Could you count the lines in the entries beneath that hold the word "PIXELS"? Respond with the number alone.
:: INPUT RECORDS ::
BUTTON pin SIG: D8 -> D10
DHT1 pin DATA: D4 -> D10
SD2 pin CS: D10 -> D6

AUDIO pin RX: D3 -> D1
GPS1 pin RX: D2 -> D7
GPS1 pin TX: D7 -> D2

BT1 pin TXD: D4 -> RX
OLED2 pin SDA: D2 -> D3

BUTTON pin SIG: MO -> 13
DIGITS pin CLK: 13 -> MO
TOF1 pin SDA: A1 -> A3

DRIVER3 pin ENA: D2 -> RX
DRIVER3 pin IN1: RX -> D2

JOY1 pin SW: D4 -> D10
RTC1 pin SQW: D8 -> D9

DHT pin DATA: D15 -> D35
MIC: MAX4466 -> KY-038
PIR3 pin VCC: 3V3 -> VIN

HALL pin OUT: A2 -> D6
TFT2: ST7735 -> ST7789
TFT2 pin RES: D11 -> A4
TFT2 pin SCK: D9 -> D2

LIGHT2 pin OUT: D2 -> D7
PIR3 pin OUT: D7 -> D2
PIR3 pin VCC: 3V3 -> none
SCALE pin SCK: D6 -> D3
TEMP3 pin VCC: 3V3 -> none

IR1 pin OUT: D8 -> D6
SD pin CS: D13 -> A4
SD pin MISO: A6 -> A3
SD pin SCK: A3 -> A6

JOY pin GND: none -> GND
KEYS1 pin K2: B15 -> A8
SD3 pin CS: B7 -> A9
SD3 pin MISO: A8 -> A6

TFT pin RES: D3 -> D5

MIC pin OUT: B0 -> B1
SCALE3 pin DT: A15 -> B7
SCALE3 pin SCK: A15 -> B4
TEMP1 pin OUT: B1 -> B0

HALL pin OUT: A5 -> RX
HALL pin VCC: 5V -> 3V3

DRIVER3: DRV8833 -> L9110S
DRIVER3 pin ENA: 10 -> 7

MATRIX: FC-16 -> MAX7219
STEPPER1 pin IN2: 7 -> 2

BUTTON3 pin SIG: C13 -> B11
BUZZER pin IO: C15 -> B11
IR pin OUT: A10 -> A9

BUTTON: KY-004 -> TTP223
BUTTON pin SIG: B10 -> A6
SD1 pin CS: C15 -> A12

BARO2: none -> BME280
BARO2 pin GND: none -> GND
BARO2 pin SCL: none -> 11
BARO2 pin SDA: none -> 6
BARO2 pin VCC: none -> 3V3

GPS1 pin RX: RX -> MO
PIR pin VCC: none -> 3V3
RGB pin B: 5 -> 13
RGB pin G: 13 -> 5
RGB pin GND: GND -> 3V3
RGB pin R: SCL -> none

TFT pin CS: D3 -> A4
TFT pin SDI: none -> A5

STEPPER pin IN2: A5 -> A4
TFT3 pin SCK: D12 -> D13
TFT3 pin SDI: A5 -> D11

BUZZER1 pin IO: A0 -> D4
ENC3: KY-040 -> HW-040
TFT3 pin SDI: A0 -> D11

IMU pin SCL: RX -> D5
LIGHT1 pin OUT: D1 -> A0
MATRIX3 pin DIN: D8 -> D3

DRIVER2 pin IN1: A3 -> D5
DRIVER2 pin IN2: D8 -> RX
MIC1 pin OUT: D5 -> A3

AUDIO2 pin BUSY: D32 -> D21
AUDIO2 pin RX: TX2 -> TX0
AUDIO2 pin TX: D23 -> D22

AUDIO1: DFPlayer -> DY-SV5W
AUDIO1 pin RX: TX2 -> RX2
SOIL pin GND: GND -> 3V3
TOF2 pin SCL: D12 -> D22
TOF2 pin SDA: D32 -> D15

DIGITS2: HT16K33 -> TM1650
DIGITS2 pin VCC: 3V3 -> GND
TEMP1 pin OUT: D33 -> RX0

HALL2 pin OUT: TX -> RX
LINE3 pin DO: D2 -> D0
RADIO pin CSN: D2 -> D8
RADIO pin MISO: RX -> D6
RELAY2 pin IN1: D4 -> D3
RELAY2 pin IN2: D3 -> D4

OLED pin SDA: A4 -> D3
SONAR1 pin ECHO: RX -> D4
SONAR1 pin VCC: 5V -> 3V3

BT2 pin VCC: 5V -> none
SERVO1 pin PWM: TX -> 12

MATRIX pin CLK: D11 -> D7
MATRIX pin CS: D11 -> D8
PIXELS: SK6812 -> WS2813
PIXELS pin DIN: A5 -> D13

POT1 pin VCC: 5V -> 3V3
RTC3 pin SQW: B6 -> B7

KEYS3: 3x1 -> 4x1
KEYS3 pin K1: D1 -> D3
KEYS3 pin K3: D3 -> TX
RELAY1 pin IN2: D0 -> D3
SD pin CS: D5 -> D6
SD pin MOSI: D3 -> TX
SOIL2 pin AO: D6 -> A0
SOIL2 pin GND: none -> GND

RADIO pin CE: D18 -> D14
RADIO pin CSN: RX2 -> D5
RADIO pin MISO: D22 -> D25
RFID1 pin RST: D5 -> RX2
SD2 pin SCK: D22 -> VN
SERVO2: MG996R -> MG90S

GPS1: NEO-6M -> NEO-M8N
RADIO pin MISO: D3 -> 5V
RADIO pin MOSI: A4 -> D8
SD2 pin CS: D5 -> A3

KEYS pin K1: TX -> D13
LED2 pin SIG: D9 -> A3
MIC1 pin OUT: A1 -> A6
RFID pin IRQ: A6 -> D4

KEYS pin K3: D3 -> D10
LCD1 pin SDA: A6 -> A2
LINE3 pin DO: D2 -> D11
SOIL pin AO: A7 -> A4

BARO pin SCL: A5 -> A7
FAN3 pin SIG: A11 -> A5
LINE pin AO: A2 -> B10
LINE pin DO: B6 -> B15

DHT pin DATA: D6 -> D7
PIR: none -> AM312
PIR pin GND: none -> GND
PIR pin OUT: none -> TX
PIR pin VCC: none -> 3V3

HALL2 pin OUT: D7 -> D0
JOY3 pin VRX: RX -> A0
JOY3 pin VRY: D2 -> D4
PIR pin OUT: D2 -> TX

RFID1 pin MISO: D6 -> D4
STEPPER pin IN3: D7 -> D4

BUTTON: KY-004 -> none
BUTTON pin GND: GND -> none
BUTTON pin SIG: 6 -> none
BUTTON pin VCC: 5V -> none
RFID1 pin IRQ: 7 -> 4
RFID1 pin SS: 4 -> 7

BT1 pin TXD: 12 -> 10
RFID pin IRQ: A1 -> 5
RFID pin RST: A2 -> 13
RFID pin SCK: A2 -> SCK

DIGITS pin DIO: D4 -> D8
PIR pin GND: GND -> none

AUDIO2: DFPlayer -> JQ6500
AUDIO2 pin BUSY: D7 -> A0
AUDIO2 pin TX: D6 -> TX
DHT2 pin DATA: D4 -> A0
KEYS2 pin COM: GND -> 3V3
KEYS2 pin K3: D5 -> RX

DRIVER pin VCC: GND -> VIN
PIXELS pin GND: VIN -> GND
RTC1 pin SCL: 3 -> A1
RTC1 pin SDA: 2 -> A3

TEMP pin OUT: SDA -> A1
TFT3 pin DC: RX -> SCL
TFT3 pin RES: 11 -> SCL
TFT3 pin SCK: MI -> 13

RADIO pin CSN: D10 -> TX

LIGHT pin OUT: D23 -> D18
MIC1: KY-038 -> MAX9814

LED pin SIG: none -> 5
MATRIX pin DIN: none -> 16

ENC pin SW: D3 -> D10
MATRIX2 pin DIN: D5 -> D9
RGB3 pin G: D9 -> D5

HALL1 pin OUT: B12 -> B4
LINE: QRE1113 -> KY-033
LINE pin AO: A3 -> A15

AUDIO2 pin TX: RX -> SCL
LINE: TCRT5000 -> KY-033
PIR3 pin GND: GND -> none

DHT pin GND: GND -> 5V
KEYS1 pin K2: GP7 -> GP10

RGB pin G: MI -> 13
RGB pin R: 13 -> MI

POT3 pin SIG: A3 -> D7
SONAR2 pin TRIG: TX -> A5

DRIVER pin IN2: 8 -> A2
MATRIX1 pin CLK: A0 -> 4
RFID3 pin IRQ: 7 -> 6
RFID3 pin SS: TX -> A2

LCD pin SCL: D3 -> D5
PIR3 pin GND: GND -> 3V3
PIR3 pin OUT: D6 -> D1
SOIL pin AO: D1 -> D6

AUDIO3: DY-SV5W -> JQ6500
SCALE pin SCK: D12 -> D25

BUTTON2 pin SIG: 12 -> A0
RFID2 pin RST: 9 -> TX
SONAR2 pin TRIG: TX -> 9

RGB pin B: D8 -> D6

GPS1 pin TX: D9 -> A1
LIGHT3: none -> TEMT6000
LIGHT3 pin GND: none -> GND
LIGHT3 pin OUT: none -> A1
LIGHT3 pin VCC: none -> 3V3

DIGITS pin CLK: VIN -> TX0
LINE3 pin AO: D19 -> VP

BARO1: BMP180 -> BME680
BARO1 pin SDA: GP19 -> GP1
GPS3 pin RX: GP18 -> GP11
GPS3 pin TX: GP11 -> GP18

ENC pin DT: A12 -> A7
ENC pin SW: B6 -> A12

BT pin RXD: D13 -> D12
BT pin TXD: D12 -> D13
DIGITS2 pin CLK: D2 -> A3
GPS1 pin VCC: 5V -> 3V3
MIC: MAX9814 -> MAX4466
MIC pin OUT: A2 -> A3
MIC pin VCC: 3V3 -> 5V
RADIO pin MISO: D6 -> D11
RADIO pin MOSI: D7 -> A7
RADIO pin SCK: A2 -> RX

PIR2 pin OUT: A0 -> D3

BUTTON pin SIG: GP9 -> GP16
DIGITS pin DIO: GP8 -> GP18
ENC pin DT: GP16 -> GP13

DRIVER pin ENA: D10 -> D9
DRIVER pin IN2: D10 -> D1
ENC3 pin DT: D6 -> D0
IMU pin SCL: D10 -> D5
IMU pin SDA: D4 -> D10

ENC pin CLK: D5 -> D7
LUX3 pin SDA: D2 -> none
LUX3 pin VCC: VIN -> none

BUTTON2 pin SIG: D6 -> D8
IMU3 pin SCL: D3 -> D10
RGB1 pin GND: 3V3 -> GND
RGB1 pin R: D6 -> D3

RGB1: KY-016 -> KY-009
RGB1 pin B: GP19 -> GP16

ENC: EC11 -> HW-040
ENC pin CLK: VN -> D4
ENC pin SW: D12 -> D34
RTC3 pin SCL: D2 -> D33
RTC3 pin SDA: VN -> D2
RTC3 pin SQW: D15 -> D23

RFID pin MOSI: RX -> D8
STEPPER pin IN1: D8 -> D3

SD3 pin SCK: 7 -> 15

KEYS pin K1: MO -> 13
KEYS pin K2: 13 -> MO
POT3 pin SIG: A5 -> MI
:::
» **TASK SOLUTION**:
3